-- Prompt --
Transcribe, word for word, all of the entries below, and exclude any pictures from the copy.

[Scene image comparisons]
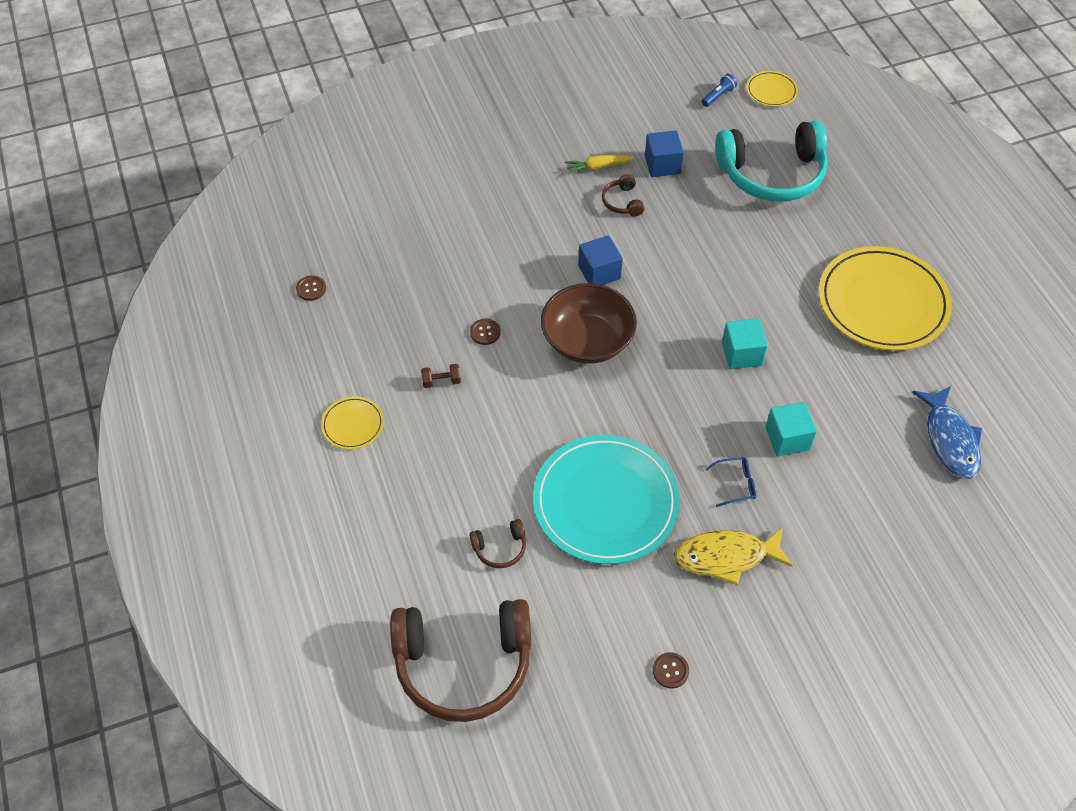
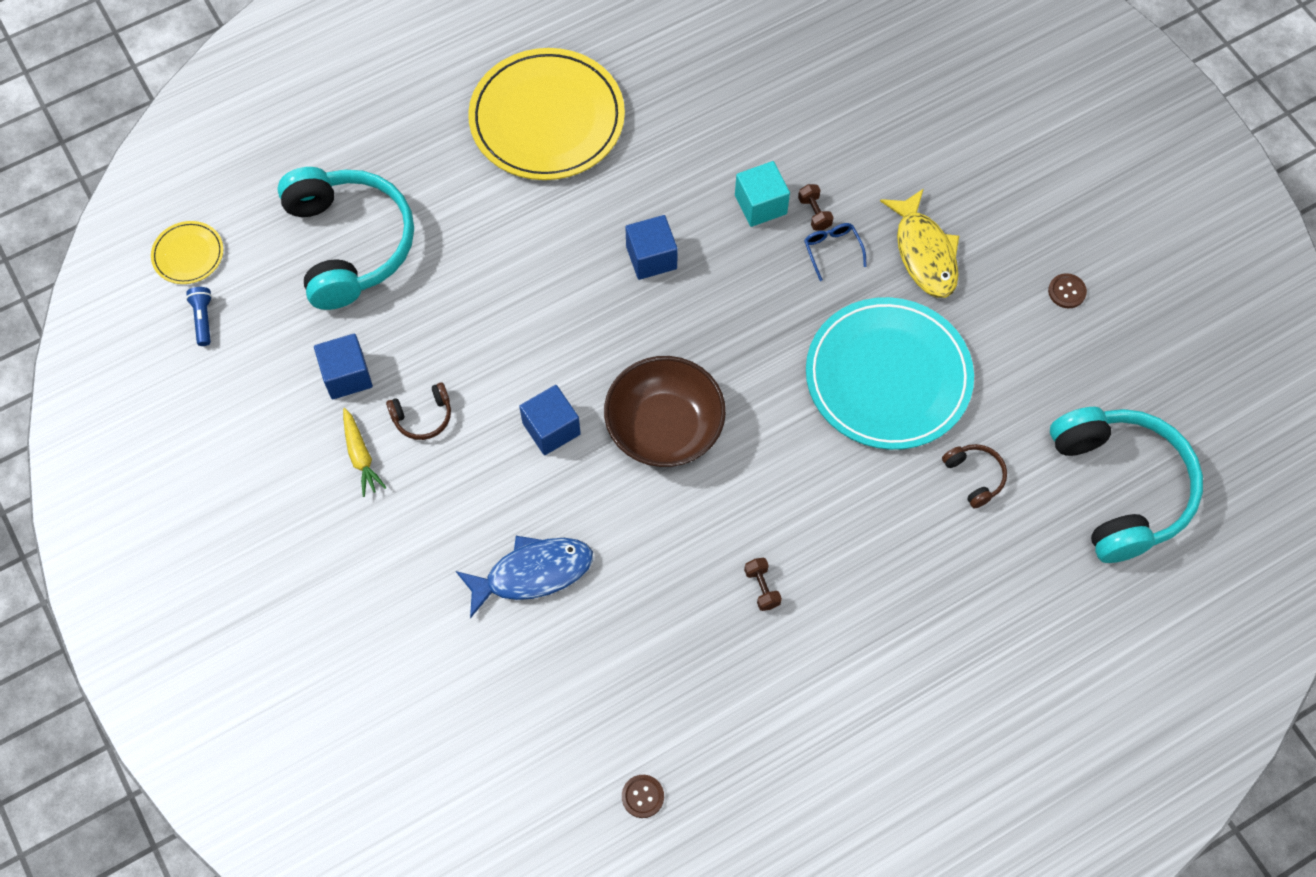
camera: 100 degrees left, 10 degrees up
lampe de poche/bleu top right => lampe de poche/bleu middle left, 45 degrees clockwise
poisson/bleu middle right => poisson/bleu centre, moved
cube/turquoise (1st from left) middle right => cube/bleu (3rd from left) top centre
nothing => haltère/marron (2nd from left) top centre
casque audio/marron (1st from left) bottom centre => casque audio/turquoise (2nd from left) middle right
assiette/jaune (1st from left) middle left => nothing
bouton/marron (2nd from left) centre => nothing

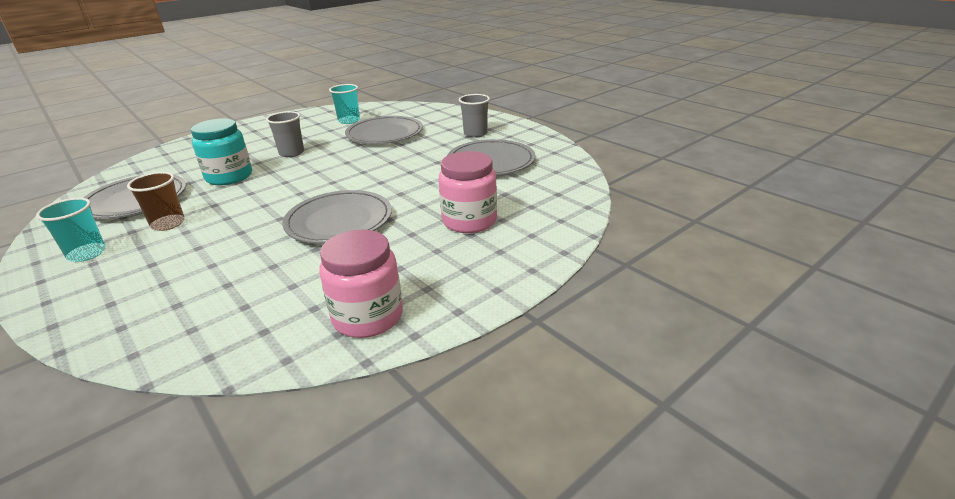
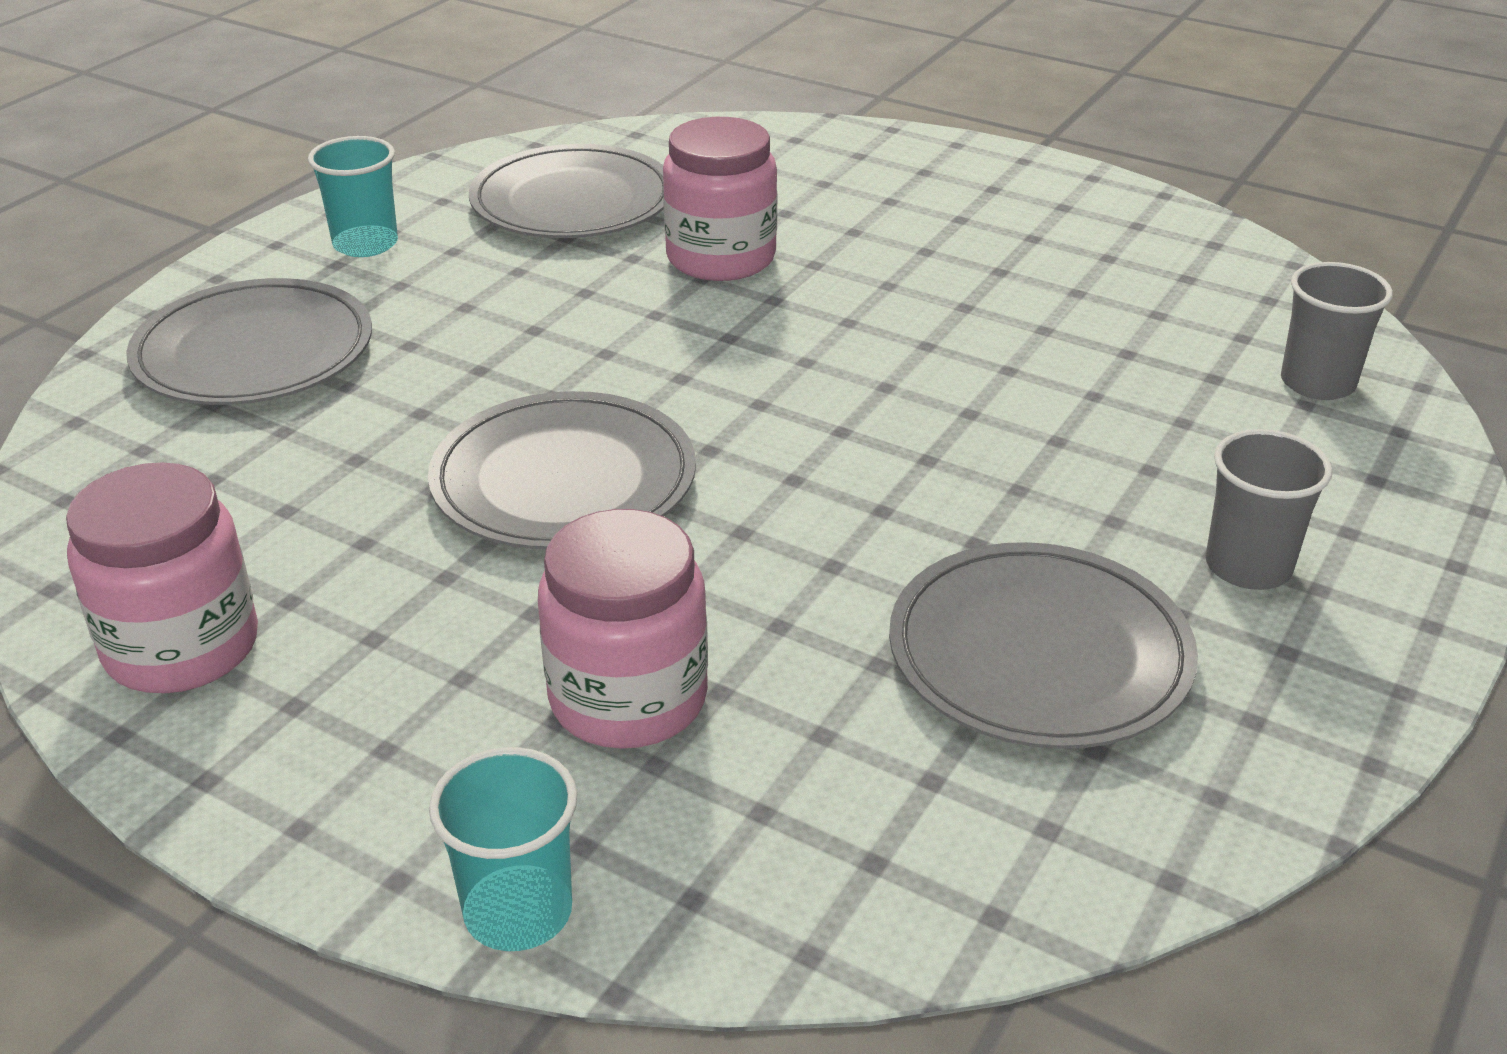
camera: 70 degrees right, 5 degrees up
assiette/gris (3rd from left in the first image) top centre => assiette/gris (1st from left) top left, moved
gobelet/turquoise (2nd from left) top centre => gobelet/turquoise (2nd from left) bottom centre, moved
bocal/turquoise top left => bocal/rose (3rd from left) top centre
gobelet/gris (1st from left in the first image) top left => gobelet/gris (2nd from left) top right, moved
gobelet/marron middle left => nothing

-- Exercise answer --
camera: 100 degrees left, 10 degrees up
lampe de poche/bleu top right => lampe de poche/bleu middle left, 45 degrees clockwise
poisson/bleu middle right => poisson/bleu centre, moved
cube/turquoise (1st from left) middle right => cube/bleu (3rd from left) top centre
nothing => haltère/marron (2nd from left) top centre
casque audio/marron (1st from left) bottom centre => casque audio/turquoise (2nd from left) middle right
assiette/jaune (1st from left) middle left => nothing
bouton/marron (2nd from left) centre => nothing

camera: 70 degrees right, 5 degrees up
assiette/gris (3rd from left in the first image) top centre => assiette/gris (1st from left) top left, moved
gobelet/turquoise (2nd from left) top centre => gobelet/turquoise (2nd from left) bottom centre, moved
bocal/turquoise top left => bocal/rose (3rd from left) top centre
gobelet/gris (1st from left in the first image) top left => gobelet/gris (2nd from left) top right, moved
gobelet/marron middle left => nothing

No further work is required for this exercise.